====== DATEN ZUR AUFGABE ======

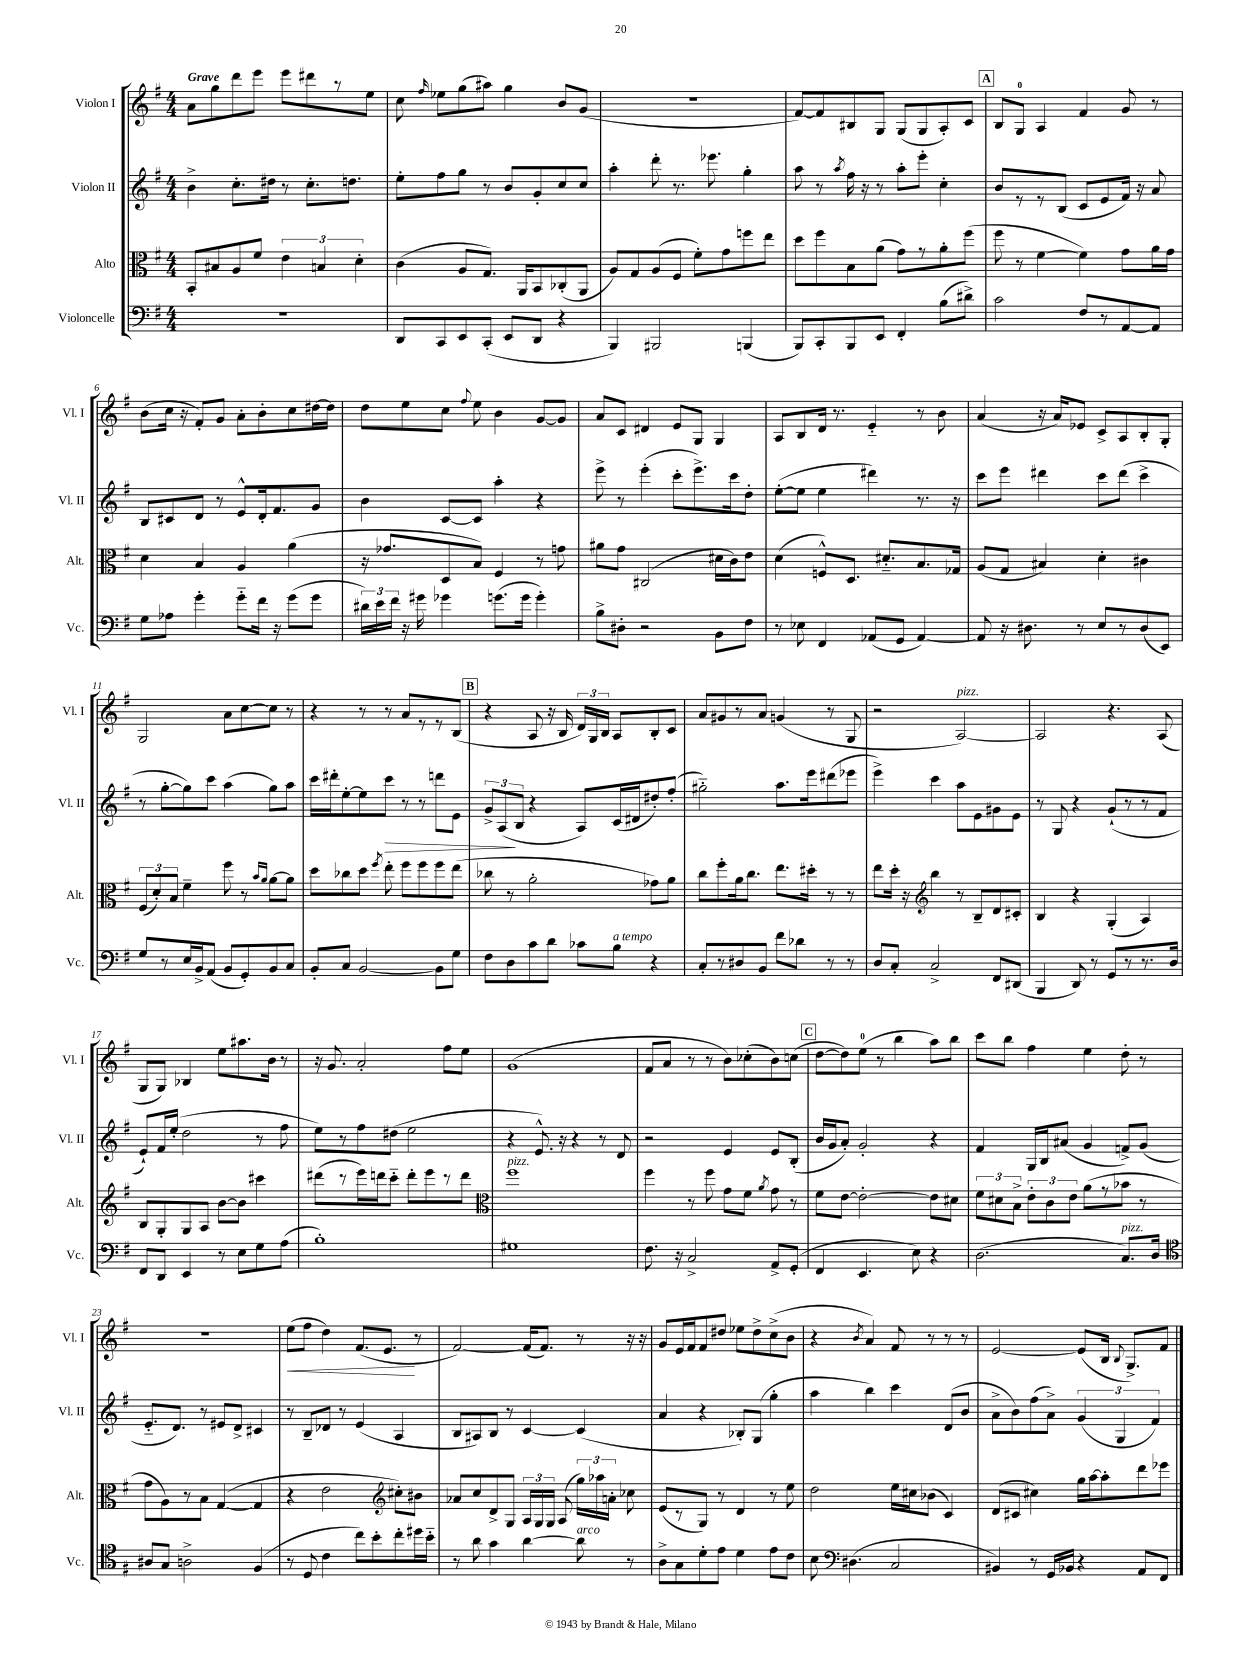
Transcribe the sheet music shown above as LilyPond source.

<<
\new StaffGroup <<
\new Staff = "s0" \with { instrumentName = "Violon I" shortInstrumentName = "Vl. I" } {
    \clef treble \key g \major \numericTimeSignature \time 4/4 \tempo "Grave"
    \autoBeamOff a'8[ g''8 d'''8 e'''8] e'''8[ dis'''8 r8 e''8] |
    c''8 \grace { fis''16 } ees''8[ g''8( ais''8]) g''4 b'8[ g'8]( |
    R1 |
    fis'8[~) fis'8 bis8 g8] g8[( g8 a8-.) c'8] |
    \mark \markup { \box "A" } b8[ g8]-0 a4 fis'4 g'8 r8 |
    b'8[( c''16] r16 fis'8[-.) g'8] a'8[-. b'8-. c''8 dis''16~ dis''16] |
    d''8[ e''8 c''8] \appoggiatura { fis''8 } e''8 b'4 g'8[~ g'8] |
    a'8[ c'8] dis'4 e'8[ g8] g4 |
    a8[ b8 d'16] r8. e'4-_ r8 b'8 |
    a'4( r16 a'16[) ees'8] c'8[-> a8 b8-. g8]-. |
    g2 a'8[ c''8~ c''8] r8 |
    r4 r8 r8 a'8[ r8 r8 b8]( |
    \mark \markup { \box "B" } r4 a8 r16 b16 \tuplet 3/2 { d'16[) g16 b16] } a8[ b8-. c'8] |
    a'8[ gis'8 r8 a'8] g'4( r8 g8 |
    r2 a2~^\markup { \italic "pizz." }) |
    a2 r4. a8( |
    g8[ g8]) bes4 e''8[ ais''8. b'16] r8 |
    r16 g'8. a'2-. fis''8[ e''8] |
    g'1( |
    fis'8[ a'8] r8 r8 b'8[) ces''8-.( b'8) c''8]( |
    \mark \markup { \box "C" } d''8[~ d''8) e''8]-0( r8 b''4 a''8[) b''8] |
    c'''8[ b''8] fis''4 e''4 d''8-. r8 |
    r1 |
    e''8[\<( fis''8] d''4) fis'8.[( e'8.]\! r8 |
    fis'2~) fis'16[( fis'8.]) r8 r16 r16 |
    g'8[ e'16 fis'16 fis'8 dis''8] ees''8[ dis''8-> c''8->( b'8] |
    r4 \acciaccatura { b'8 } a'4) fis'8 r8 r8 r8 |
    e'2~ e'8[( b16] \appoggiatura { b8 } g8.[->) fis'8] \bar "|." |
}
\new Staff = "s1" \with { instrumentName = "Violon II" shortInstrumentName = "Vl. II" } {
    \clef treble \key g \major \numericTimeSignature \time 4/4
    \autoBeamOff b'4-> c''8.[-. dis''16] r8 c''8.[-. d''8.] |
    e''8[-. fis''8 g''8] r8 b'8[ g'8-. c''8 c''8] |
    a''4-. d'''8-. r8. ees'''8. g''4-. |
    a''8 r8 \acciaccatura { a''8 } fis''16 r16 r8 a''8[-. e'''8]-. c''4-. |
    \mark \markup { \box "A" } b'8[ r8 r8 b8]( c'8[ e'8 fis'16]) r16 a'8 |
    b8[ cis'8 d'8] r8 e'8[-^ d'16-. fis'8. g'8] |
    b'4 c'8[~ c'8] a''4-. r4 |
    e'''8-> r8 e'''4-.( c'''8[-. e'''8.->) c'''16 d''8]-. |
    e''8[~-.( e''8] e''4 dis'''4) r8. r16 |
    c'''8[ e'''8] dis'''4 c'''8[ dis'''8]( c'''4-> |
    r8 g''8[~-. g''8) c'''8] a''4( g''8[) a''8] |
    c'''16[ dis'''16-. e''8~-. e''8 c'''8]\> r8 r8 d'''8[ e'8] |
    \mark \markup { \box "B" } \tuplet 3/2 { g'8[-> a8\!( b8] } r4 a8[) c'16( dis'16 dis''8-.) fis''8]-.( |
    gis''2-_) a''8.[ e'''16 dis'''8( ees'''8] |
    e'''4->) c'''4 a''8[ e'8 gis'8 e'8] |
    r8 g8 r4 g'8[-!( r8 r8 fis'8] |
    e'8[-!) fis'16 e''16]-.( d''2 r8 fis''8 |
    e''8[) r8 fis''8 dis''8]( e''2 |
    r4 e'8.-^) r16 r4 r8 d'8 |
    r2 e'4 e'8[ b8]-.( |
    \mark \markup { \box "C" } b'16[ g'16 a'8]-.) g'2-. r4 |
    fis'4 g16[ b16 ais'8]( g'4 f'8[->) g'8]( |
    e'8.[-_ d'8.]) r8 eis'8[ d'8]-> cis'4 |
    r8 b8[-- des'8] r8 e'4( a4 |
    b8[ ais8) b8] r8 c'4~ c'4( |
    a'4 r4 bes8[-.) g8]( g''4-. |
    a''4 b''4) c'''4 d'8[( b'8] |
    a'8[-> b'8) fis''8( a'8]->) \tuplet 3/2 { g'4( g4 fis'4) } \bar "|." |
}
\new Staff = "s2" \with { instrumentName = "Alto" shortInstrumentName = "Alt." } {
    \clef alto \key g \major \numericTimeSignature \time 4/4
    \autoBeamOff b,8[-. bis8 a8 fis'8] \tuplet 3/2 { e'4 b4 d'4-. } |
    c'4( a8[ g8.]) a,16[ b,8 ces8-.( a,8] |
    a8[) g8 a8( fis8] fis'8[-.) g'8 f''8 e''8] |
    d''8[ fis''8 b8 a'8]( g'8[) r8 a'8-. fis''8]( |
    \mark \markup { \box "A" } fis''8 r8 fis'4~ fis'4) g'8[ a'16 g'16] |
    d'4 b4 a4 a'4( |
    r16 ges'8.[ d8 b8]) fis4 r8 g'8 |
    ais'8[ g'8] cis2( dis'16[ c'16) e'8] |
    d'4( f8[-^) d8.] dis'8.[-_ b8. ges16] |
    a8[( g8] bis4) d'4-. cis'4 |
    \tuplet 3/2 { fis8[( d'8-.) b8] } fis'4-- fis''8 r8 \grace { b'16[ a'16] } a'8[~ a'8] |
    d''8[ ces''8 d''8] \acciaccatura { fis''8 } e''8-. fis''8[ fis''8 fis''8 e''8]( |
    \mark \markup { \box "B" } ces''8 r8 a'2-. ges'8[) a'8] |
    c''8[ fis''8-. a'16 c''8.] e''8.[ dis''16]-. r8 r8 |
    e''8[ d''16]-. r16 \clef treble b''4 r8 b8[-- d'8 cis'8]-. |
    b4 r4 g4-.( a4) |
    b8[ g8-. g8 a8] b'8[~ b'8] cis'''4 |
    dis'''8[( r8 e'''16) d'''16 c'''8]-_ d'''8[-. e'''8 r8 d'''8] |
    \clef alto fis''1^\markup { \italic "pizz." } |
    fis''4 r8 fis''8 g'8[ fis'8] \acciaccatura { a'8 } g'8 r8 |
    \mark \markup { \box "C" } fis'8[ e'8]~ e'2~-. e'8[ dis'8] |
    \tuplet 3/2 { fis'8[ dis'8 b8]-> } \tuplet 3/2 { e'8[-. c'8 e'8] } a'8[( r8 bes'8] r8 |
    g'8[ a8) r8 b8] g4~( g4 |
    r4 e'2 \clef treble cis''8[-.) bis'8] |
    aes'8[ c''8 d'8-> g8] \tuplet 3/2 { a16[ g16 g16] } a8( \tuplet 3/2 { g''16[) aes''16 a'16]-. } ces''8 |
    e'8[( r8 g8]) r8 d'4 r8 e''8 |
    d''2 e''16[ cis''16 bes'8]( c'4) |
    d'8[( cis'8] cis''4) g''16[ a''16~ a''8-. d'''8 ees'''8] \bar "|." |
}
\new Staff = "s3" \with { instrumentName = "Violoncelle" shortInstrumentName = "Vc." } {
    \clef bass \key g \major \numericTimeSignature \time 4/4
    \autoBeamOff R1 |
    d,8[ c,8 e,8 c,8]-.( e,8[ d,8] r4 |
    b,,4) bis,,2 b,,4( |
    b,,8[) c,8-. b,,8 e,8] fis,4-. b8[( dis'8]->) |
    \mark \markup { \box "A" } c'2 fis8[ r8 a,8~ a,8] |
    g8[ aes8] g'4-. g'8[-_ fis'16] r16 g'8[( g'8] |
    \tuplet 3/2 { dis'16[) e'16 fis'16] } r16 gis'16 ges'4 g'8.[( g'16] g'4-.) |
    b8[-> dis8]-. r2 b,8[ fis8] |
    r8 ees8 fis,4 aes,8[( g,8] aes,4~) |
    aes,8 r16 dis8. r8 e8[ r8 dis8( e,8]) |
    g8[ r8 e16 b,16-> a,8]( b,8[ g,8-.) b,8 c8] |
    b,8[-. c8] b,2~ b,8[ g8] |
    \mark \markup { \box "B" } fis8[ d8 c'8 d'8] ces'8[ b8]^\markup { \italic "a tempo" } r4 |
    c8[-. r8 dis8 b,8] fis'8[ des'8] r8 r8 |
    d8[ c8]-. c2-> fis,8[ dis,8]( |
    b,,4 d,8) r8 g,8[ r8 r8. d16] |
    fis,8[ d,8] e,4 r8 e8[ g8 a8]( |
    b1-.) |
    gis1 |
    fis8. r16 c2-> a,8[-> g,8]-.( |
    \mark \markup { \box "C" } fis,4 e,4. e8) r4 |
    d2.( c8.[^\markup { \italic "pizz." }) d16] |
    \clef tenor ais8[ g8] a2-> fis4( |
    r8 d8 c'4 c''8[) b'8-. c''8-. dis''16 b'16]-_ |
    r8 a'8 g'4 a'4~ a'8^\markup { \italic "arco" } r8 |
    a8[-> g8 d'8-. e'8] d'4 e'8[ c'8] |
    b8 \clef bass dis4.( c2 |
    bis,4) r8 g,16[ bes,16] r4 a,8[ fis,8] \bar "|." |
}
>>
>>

======

AUFGABE:
Gib jede Zeile der Datensätze zurück, in der die Zeichenfolge „acciaccatura“ vorkommt. Groß- und Kleinschreibung ist dabei zu beachten.

VOLLSTÄNDIGE AUSGABE:
    r4 \acciaccatura { b'8 } a'4) fis'8 r8 r8 r8 |
    a''8 r8 \acciaccatura { a''8 } fis''16 r16 r8 a''8[-. e'''8]-. c''4-. |
    d''8[ ces''8 d''8] \acciaccatura { fis''8 } e''8-. fis''8[ fis''8 fis''8 e''8]( |
    fis''4 r8 fis''8 g'8[ fis'8] \acciaccatura { a'8 } g'8 r8 |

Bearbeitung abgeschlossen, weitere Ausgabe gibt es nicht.